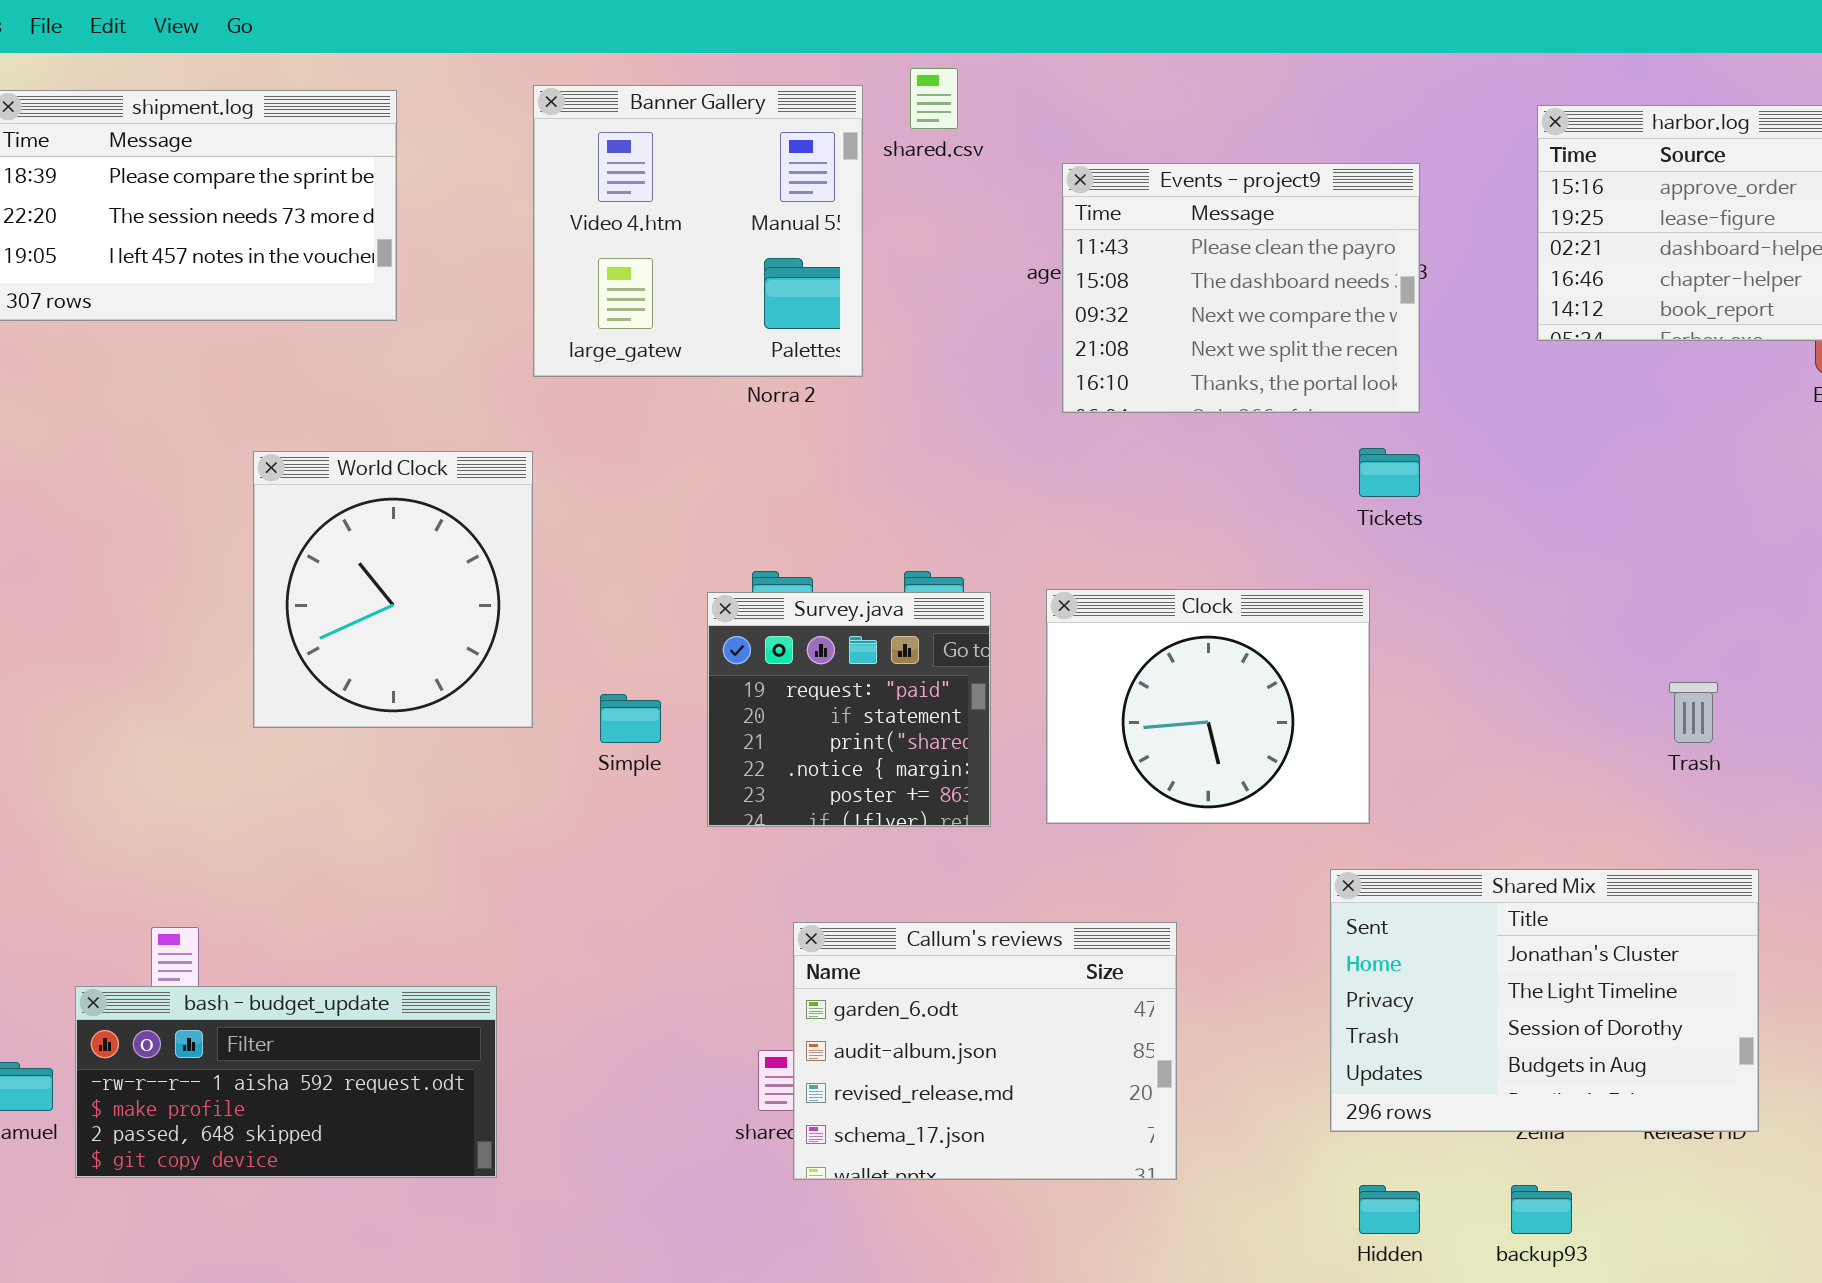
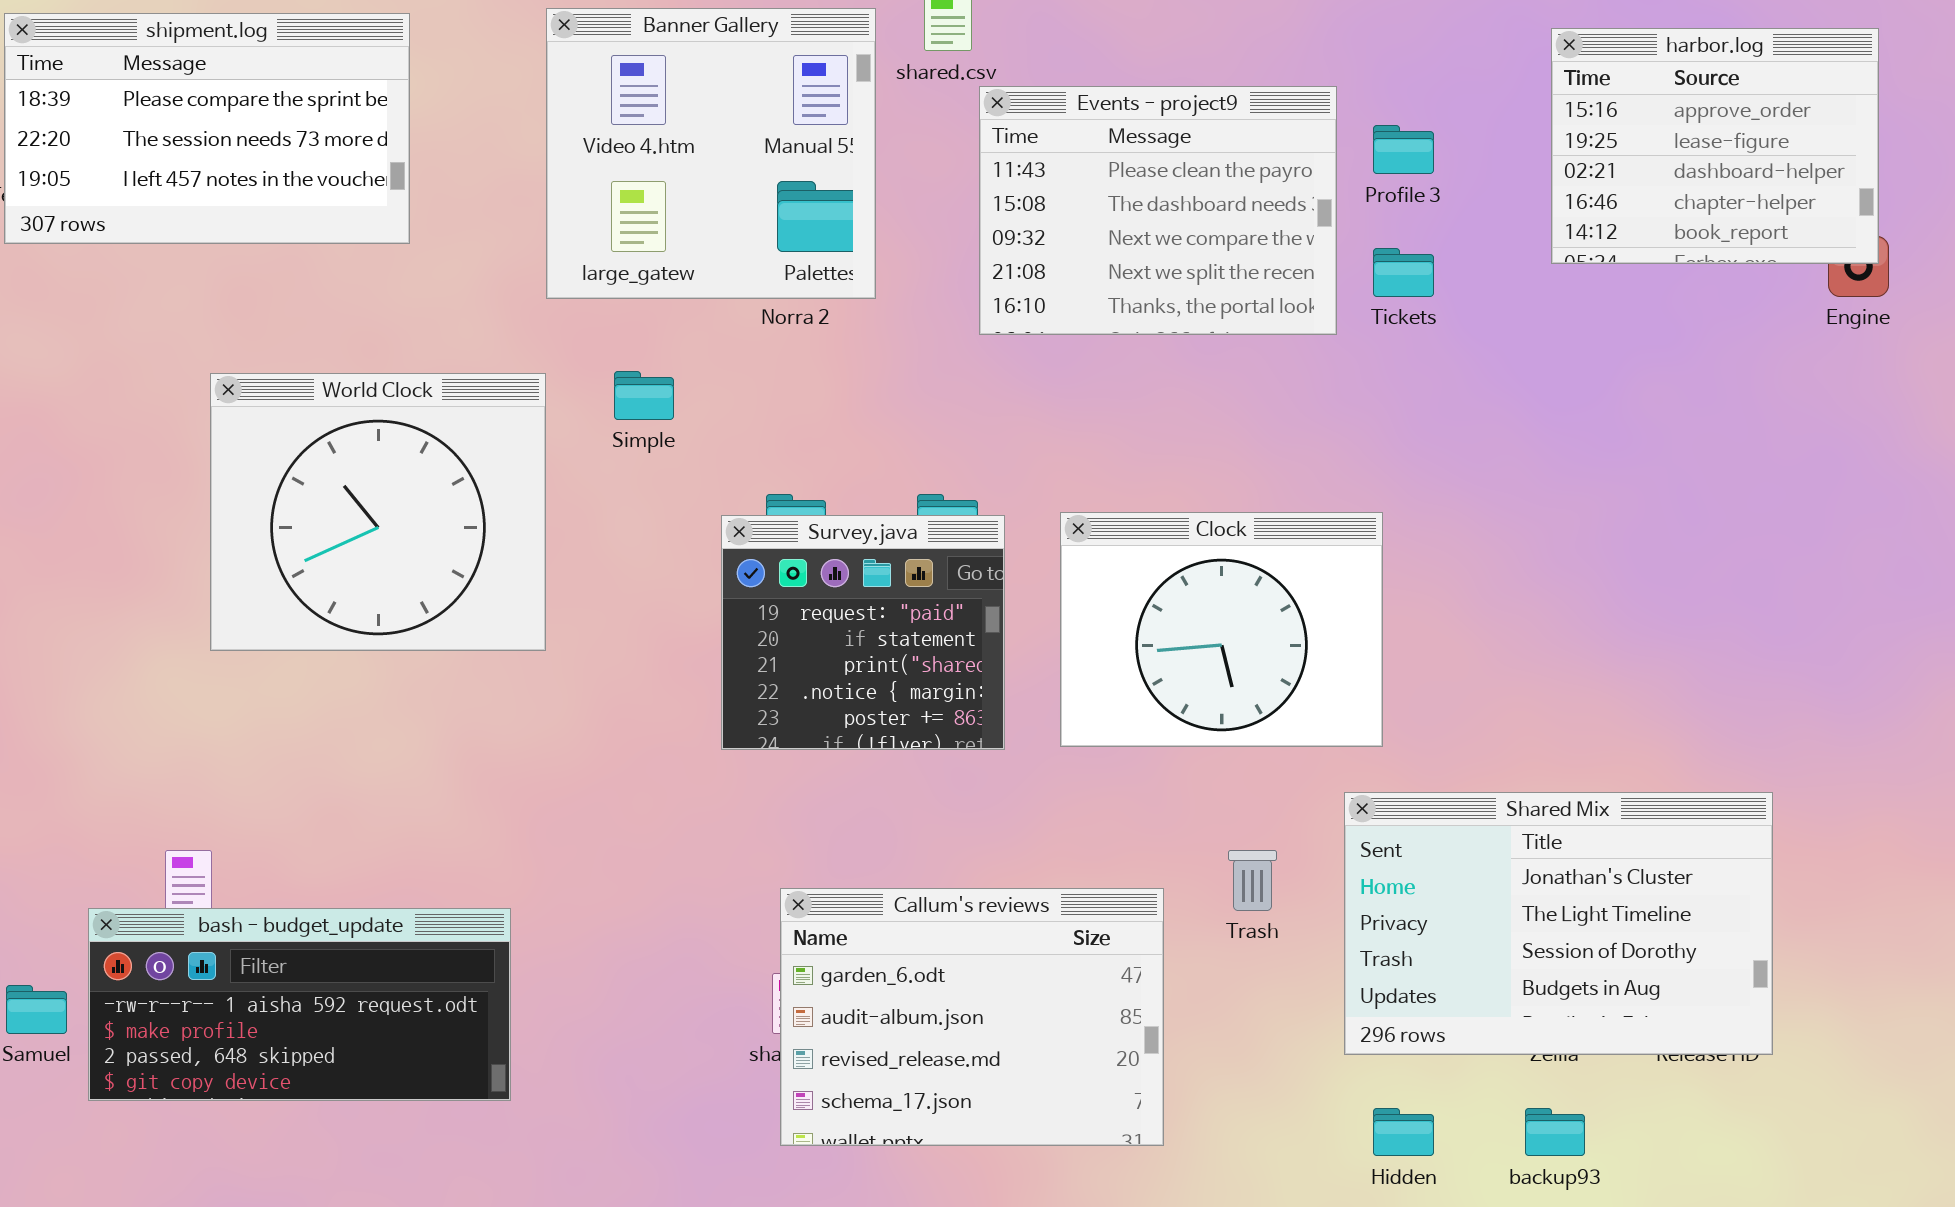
Events - project9: [1062,163,1420,413] -> [979,86,1337,335], moved
Tickets: [1359,448,1420,497] -> [1373,248,1434,297], moved
World Clock: [253,451,533,728] -> [210,373,546,651], resized
Trash: [1669,682,1718,743] -> [1228,850,1277,911], moved
Simple: [600,694,661,743] -> [614,371,674,420], moved
Callum's reviews: [793,922,1177,1180] -> [780,888,1164,1146], moved

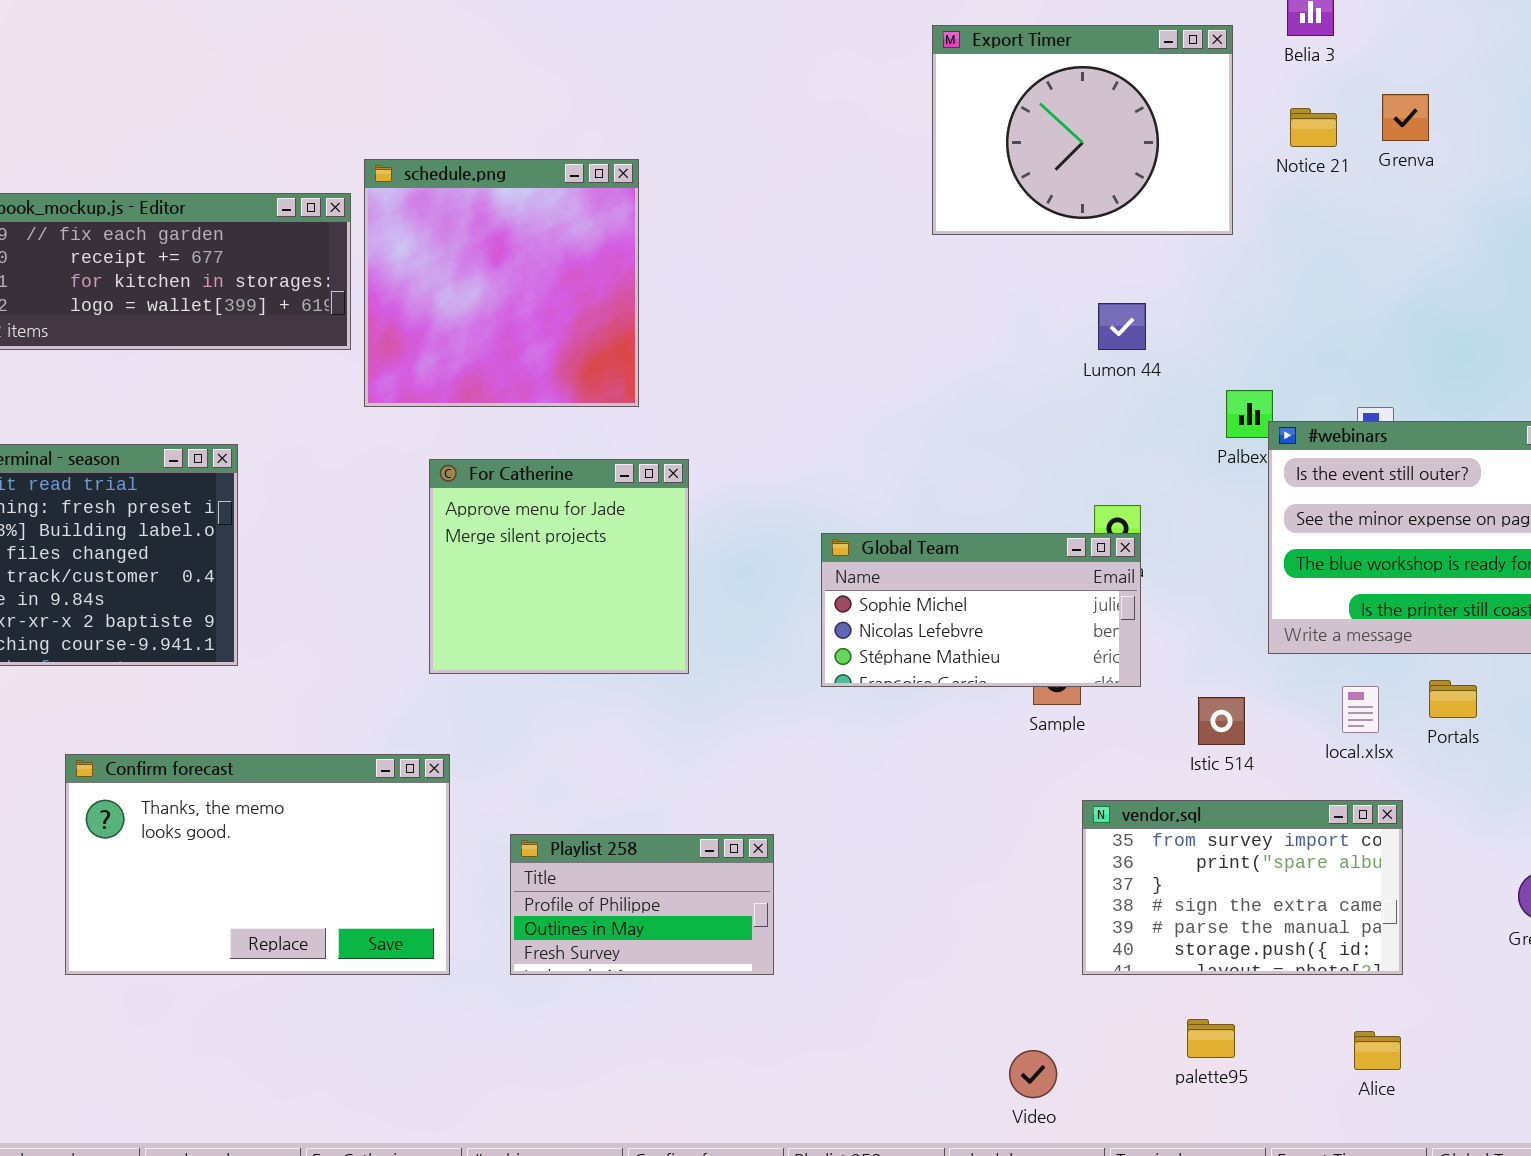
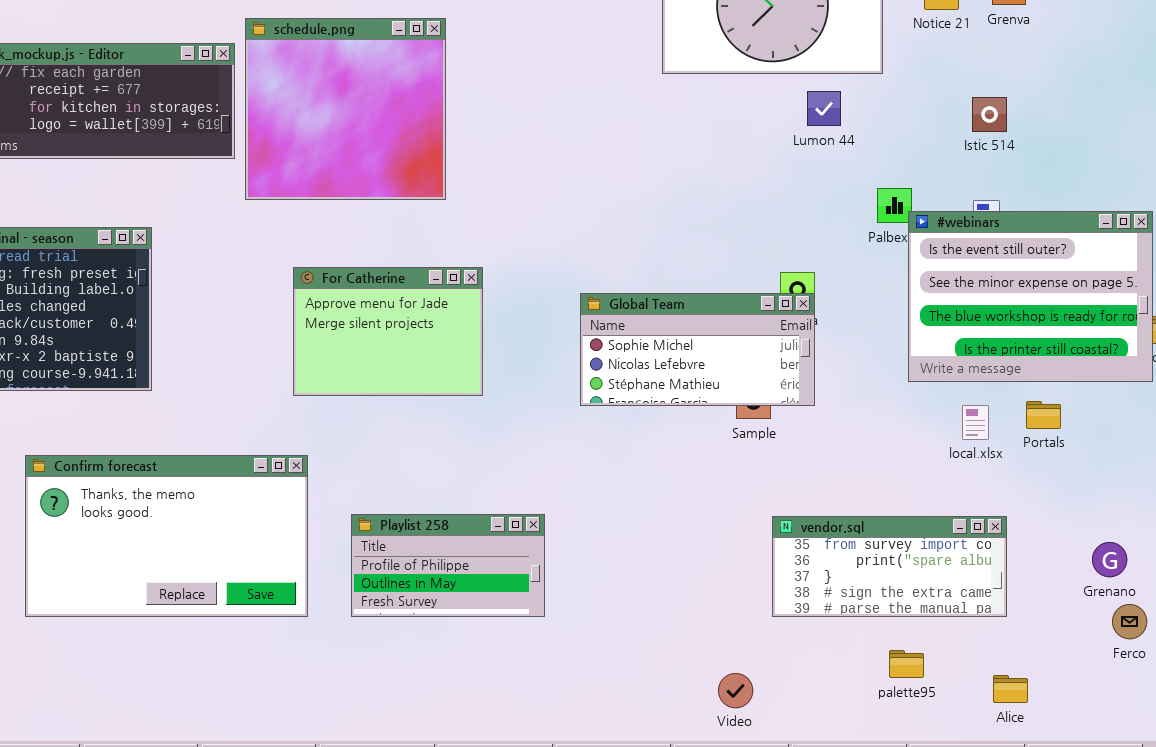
Lumon 44: [1098,303,1146,350] -> [807,91,841,126], moved
For Catherine: [429,459,689,674] -> [293,267,483,396], resized
Istic 514: [1198,697,1245,745] -> [972,97,1007,132], moved
vendor.sql: [1082,800,1403,975] -> [772,516,1007,617], resized
palette95: [1187,1019,1235,1058] -> [889,650,924,678], moved
Alice: [1354,1031,1401,1070] -> [993,675,1028,703], moved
◇ ◇ ◇
- [Goal of the exercise]
Leaving the pictures aside, transcribe only the lines from the one containing "Tickets: [1359,448,1420,497] ->" to the final line of the listing above, inclusive, exactly as they appear.

- [Your response]
Tickets: [1359,448,1420,497] -> [1373,248,1434,297], moved
World Clock: [253,451,533,728] -> [210,373,546,651], resized
Trash: [1669,682,1718,743] -> [1228,850,1277,911], moved
Simple: [600,694,661,743] -> [614,371,674,420], moved
Callum's reviews: [793,922,1177,1180] -> [780,888,1164,1146], moved

Lumon 44: [1098,303,1146,350] -> [807,91,841,126], moved
For Catherine: [429,459,689,674] -> [293,267,483,396], resized
Istic 514: [1198,697,1245,745] -> [972,97,1007,132], moved
vendor.sql: [1082,800,1403,975] -> [772,516,1007,617], resized
palette95: [1187,1019,1235,1058] -> [889,650,924,678], moved
Alice: [1354,1031,1401,1070] -> [993,675,1028,703], moved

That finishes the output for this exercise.